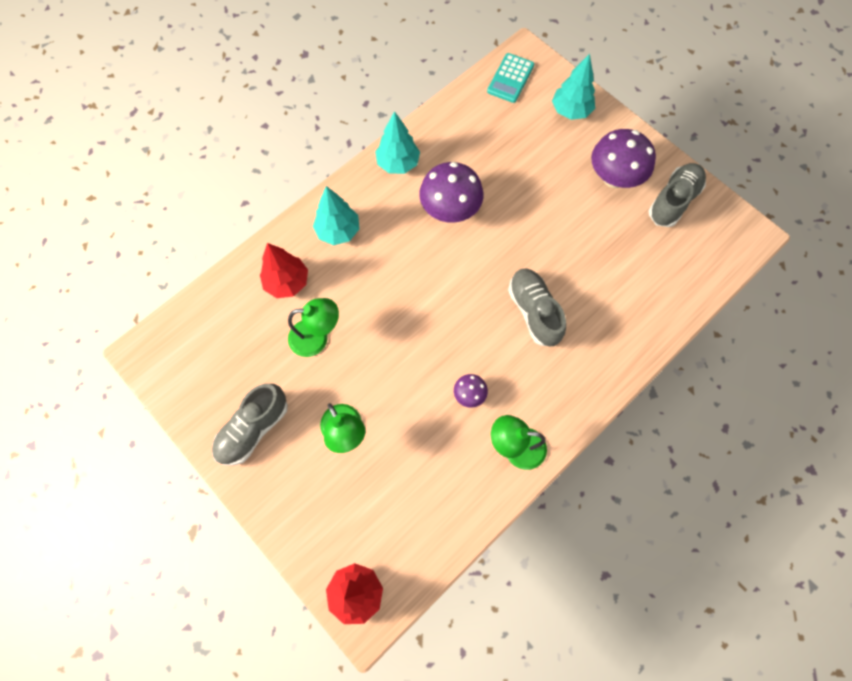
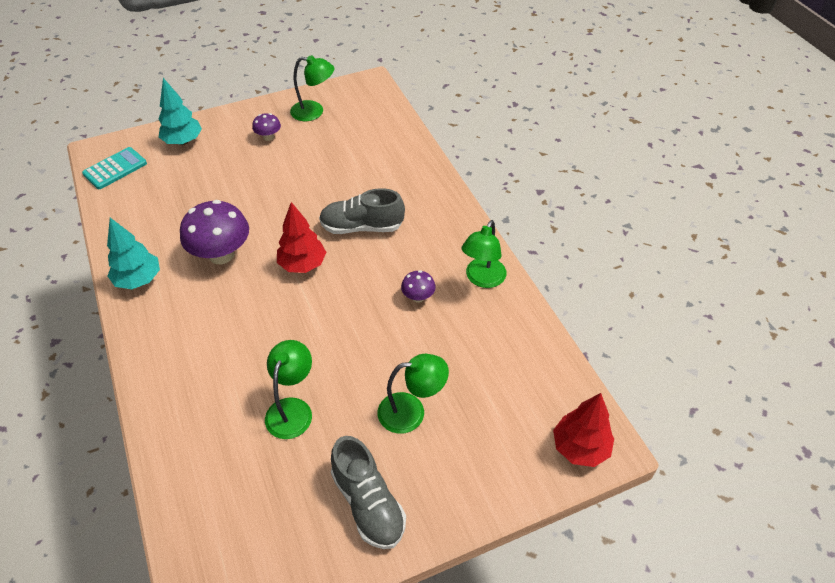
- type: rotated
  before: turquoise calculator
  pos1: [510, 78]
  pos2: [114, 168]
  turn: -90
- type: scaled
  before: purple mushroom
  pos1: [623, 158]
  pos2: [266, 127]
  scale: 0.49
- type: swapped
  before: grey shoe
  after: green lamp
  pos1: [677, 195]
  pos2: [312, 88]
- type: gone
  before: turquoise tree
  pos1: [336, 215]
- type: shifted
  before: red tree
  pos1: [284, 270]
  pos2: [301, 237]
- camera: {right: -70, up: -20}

What you need to do
Lines that hold the word "type" are the ones to copy from the entries above.

Solution to the exercise
- type: rotated
- type: scaled
- type: swapped
- type: gone
- type: shifted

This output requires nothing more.